Extracted data entries
====

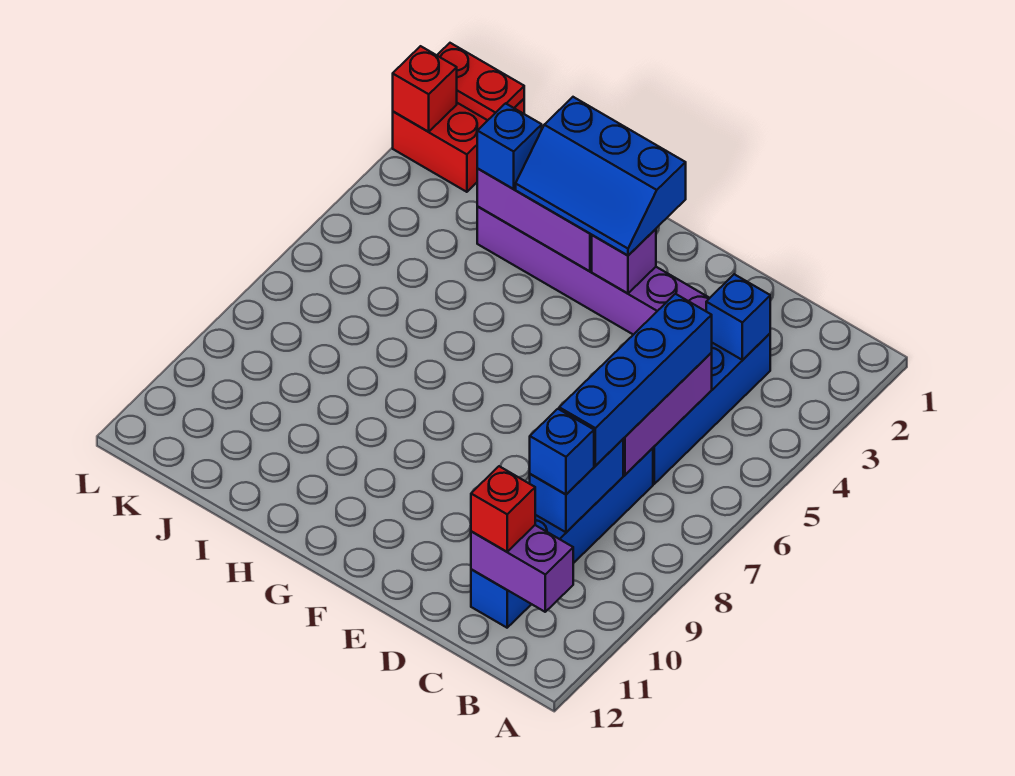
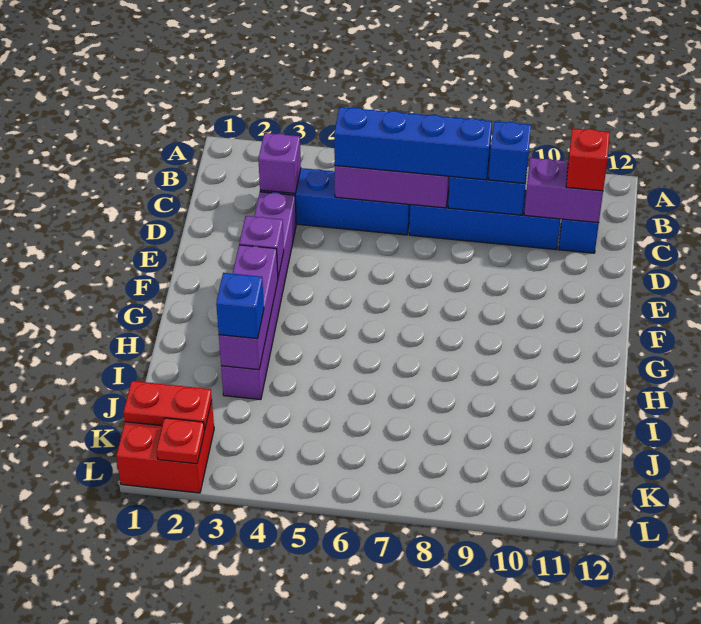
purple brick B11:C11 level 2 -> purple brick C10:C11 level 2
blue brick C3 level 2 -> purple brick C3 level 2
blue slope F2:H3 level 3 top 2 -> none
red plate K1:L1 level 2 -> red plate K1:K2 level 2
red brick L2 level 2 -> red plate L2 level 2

====

From the first line to the last, set down the data exactly, without the pictures.

Solution to this task
purple brick B11:C11 level 2 -> purple brick C10:C11 level 2
blue brick C3 level 2 -> purple brick C3 level 2
blue slope F2:H3 level 3 top 2 -> none
red plate K1:L1 level 2 -> red plate K1:K2 level 2
red brick L2 level 2 -> red plate L2 level 2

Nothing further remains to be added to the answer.